**Material for this task**:
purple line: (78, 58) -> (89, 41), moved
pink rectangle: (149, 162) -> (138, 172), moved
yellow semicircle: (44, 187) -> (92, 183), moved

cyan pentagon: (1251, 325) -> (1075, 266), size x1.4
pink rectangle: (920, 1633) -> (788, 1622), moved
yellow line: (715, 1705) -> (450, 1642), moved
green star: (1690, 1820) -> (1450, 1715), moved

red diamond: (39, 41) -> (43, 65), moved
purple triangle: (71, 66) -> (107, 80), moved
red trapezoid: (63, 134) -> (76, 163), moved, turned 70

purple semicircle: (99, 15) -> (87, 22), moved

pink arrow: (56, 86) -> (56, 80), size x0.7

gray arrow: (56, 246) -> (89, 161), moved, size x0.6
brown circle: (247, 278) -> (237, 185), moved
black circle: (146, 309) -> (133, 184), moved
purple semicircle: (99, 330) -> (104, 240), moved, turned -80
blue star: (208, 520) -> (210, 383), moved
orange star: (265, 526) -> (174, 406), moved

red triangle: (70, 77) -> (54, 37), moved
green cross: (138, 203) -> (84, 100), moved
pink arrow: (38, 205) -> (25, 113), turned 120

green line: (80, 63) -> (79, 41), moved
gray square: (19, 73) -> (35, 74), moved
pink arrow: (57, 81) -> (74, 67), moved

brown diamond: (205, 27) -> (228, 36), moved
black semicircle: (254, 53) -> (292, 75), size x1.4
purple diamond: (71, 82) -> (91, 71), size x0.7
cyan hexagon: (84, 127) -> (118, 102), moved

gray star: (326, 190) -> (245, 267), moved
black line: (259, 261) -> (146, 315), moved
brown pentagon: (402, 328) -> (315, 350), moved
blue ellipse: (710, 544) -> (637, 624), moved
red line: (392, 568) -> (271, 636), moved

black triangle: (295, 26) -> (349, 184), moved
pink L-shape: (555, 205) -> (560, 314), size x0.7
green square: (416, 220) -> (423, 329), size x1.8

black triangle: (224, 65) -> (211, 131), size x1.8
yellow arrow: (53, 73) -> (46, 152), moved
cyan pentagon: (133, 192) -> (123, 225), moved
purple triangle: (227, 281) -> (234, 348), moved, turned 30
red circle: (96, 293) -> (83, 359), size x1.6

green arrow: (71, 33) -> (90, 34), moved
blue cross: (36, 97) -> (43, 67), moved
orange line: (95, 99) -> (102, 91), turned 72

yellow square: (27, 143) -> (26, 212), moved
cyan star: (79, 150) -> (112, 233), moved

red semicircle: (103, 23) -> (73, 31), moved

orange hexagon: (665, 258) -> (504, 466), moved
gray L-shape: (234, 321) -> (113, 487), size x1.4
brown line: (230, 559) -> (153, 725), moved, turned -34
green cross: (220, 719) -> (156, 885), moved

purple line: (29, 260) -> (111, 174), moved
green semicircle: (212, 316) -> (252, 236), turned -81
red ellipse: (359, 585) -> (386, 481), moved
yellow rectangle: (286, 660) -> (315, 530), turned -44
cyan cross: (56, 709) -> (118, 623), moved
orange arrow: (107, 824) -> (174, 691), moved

**Brief**: Among the entries, find every line holding "diamond" and return it.

**Answer box**:
red diamond: (39, 41) -> (43, 65), moved
brown diamond: (205, 27) -> (228, 36), moved
purple diamond: (71, 82) -> (91, 71), size x0.7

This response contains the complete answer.